— Dataset —
Content starts
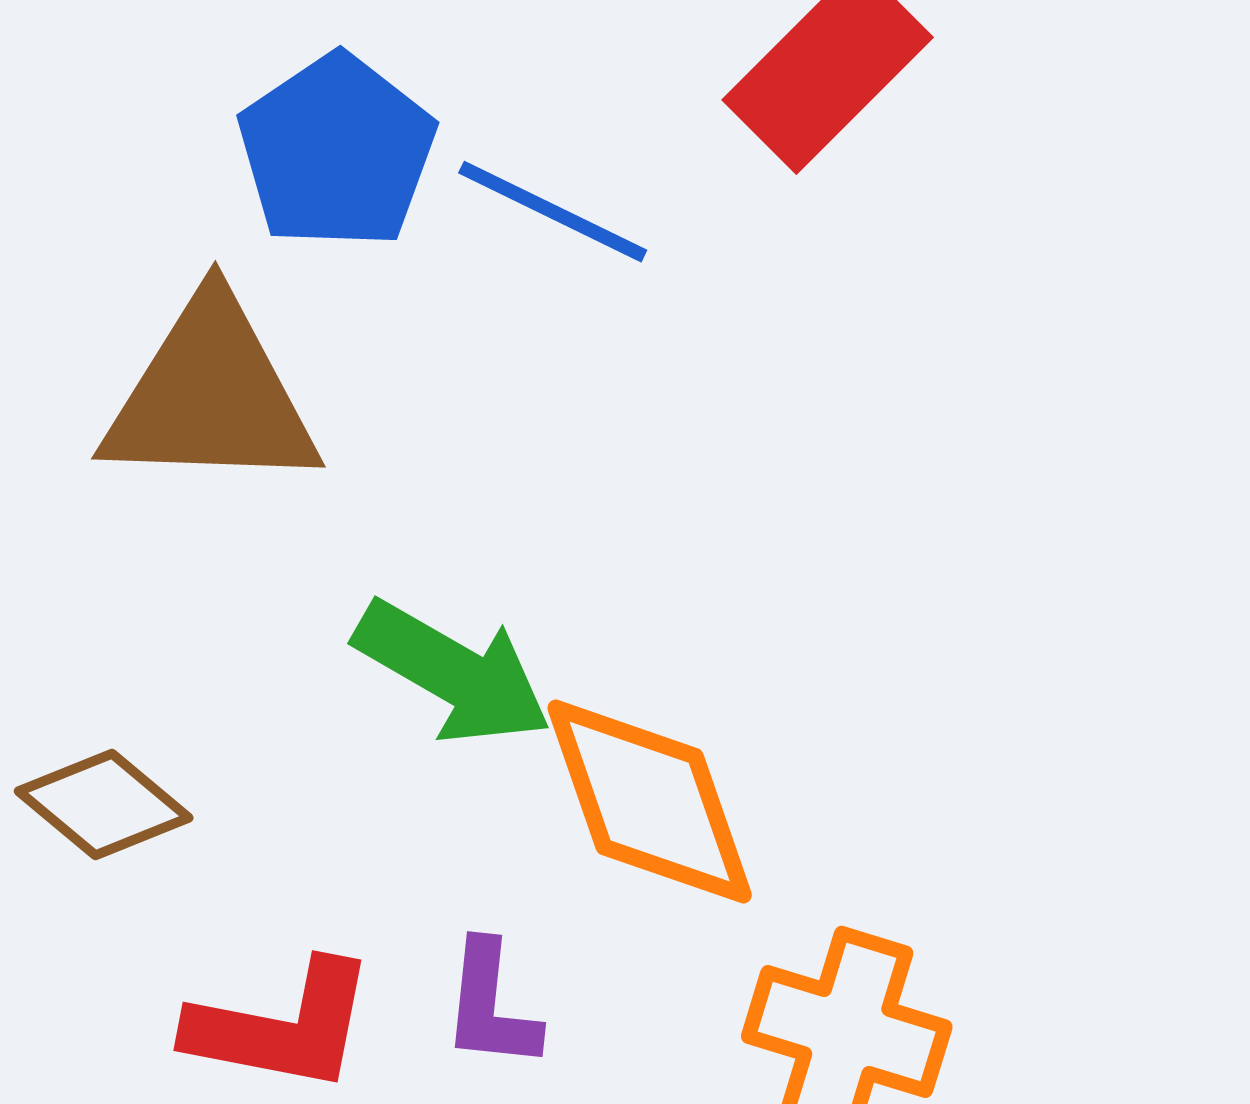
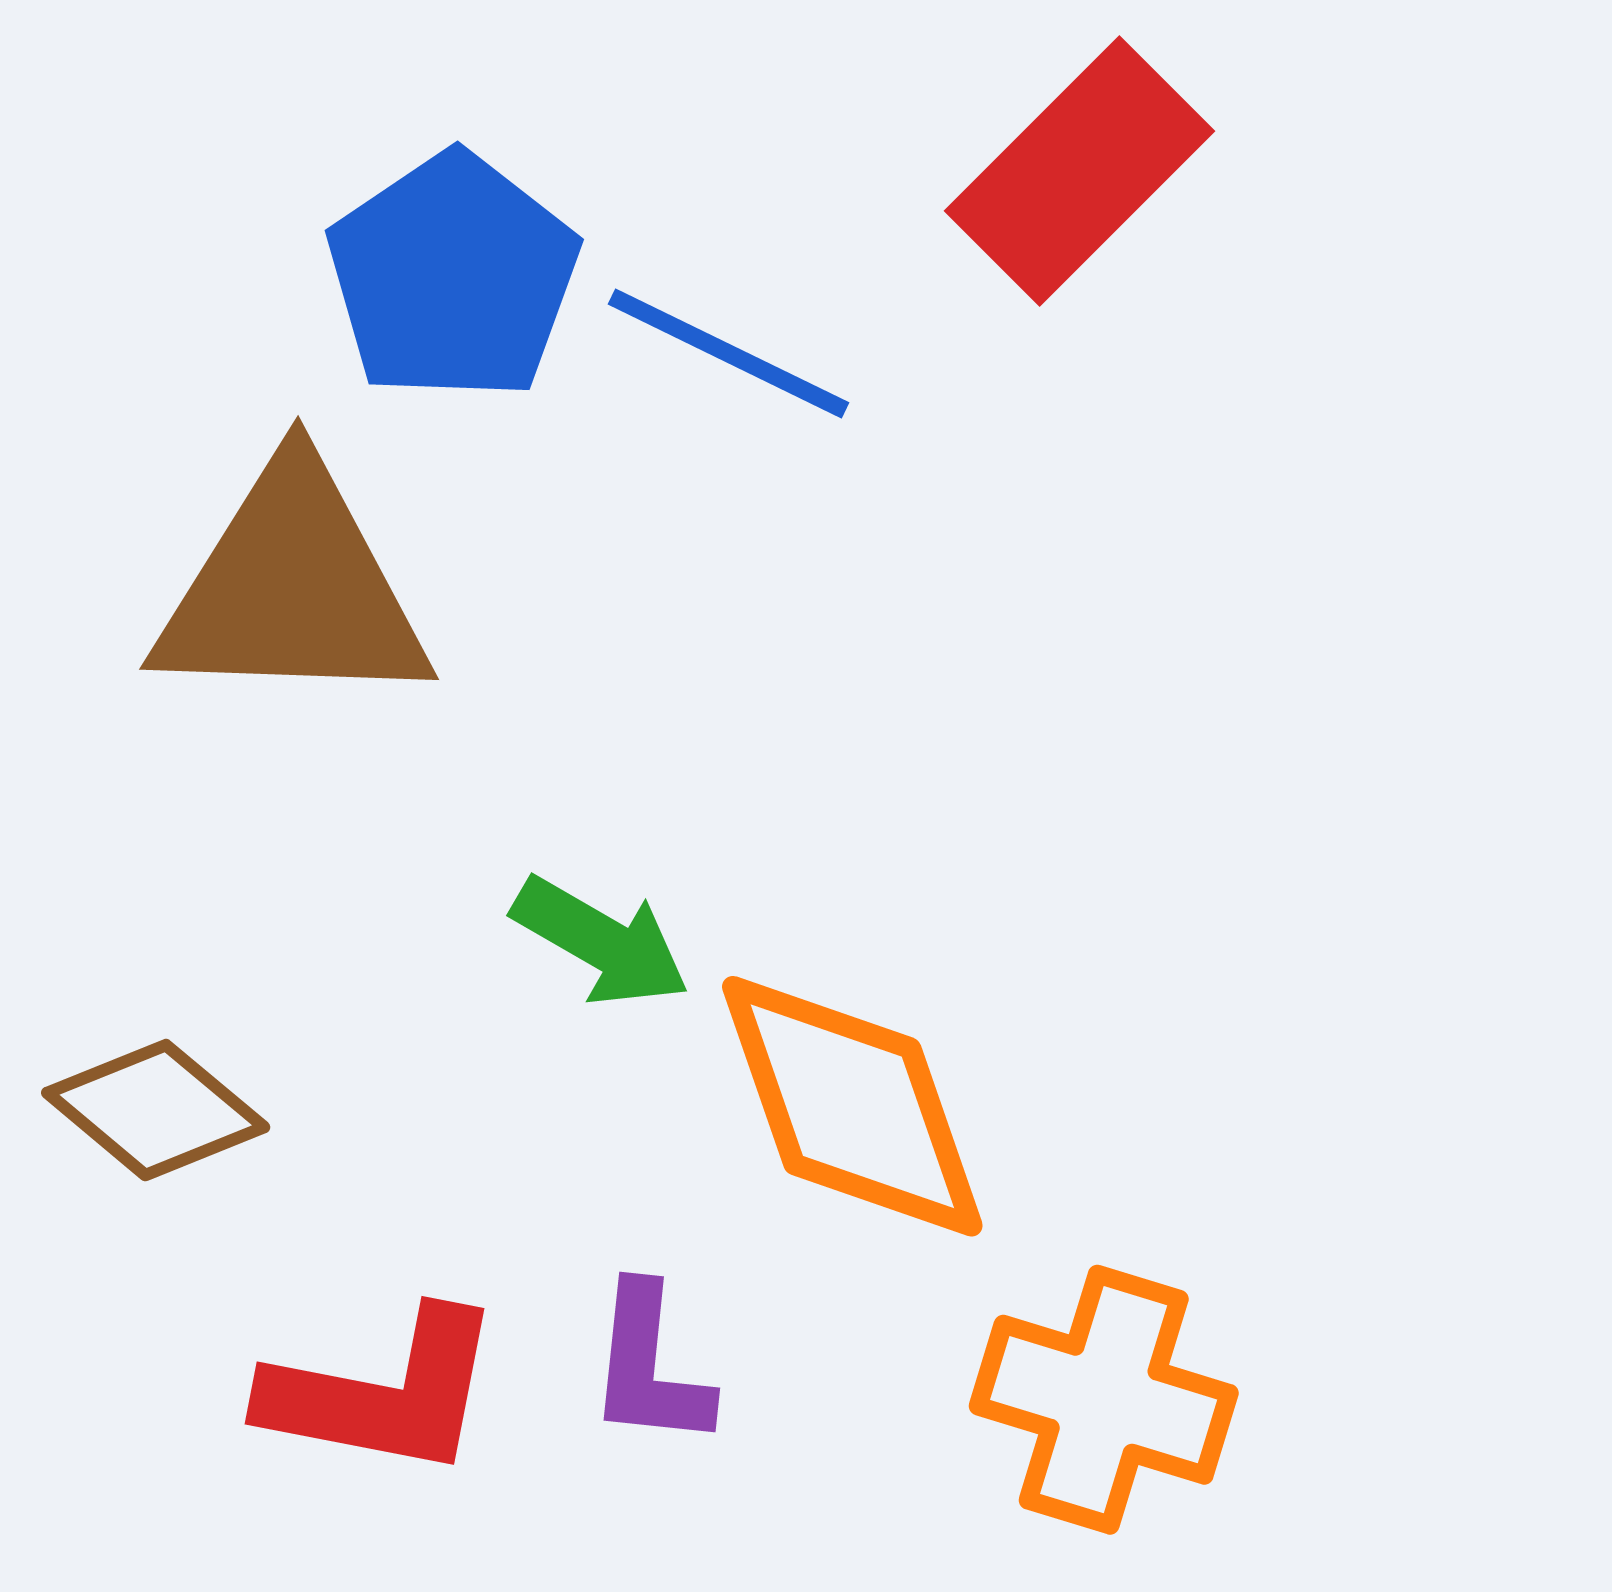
green arrow: (453, 673) -> (601, 942), size x0.7

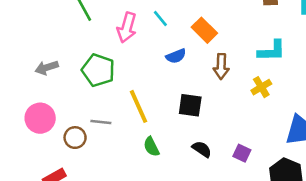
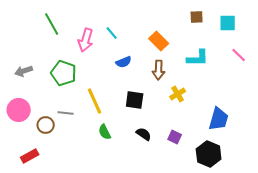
orange rectangle: (204, 30) -> (159, 41), moved
yellow cross: (261, 87) -> (178, 94), moved

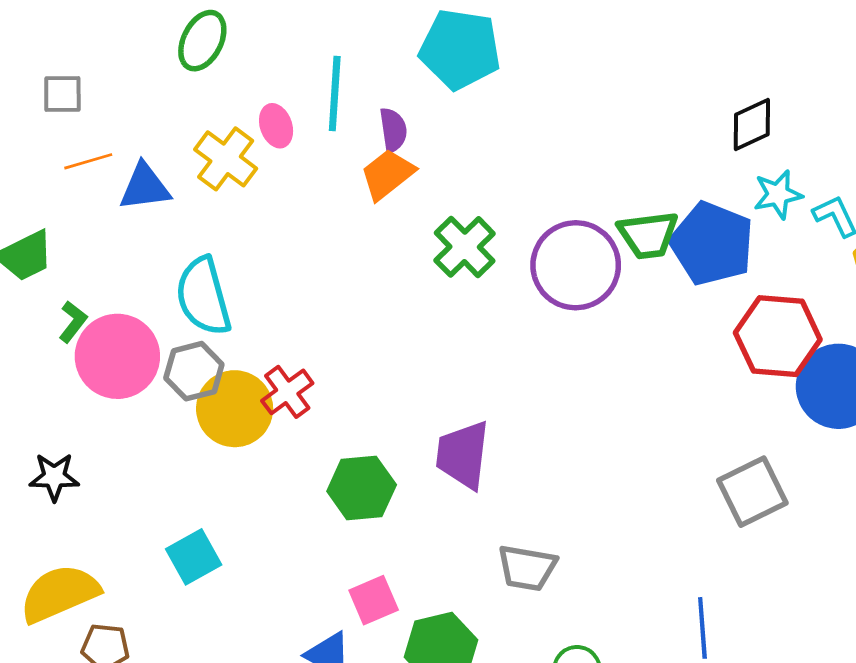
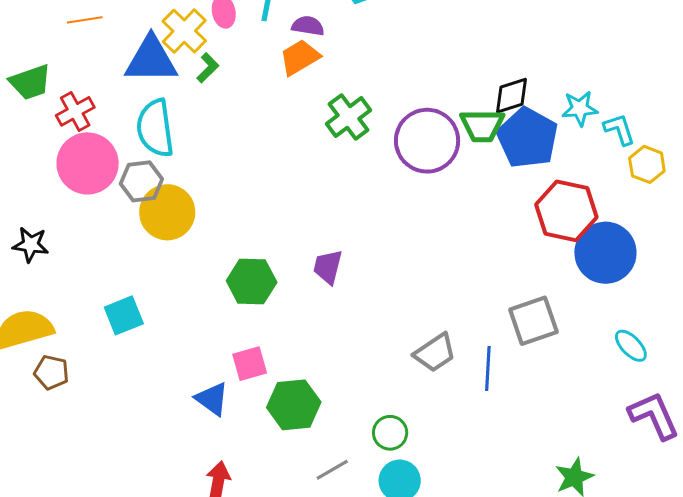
black diamond: (752, 124) -> (511, 96), moved
purple semicircle: (393, 130) -> (308, 26), turned -80
blue triangle: (145, 187) -> (151, 60), moved, size x1.4
green L-shape: (73, 322) -> (208, 68), moved
red cross: (287, 392) -> (75, 111), moved
purple trapezoid: (463, 455) -> (328, 267), size x0.7
gray trapezoid: (527, 568) -> (435, 353), moved, turned -51
blue line: (702, 628) -> (488, 369), moved

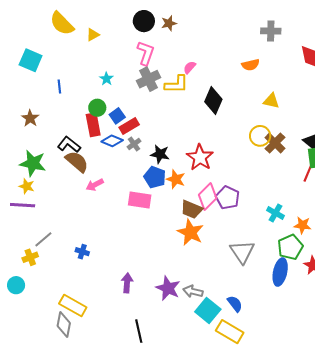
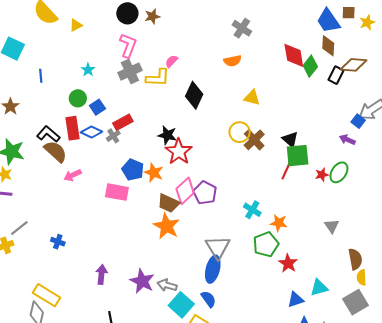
gray cross: (271, 31) -> (242, 28), moved, turned 30
red rectangle: (93, 125) -> (73, 128), moved
red rectangle: (129, 126) -> (123, 122), moved
black star: (160, 154) -> (167, 135), moved
blue ellipse: (280, 272) -> (213, 269), moved

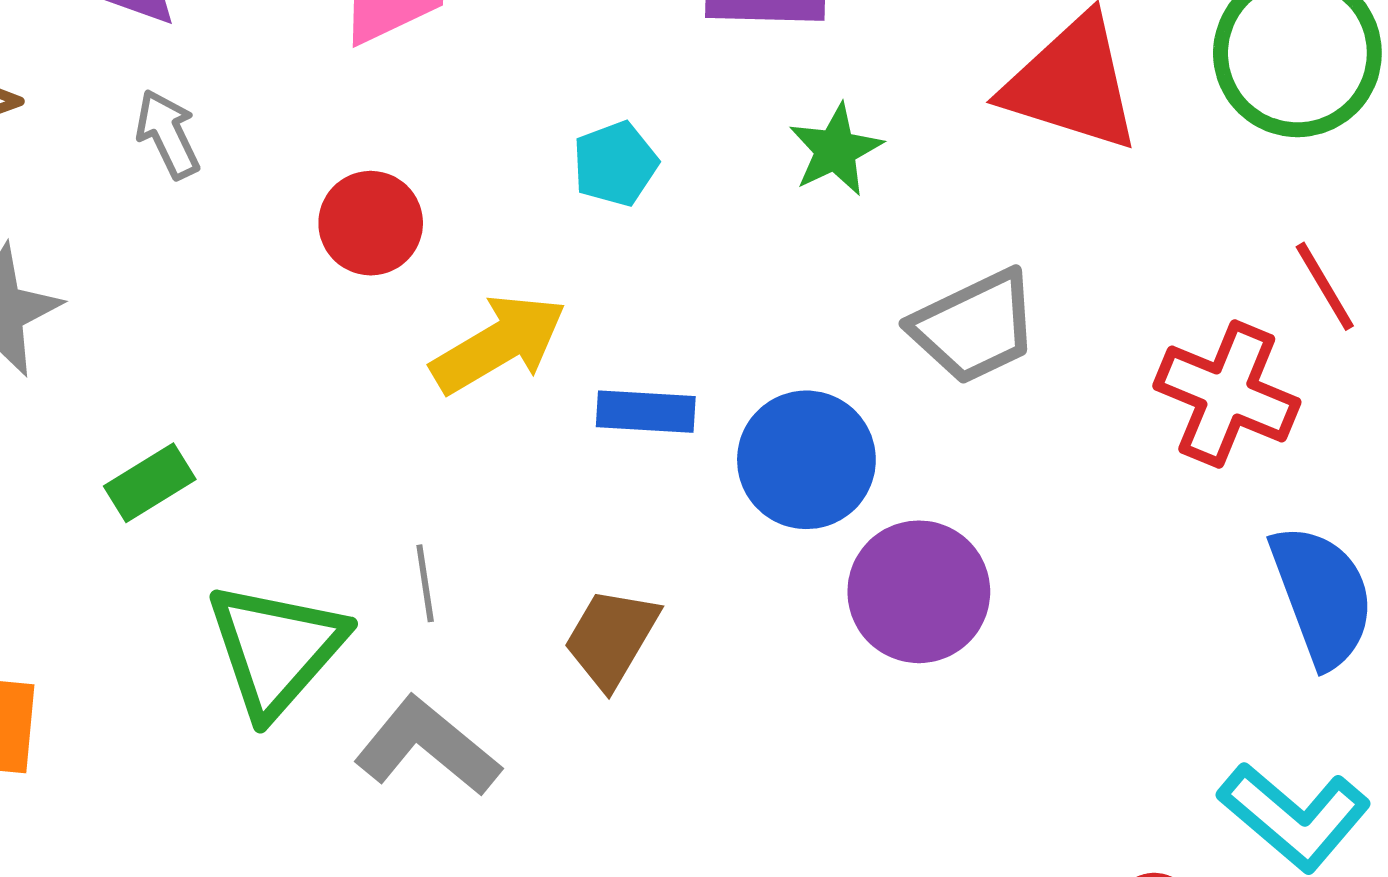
Content ends
— What you have to do —
Your answer should consist of the lines of the listing that contain "purple", copied as they stand.

— Your response —
purple semicircle: (393, 130) -> (308, 26), turned -80
purple trapezoid: (463, 455) -> (328, 267), size x0.7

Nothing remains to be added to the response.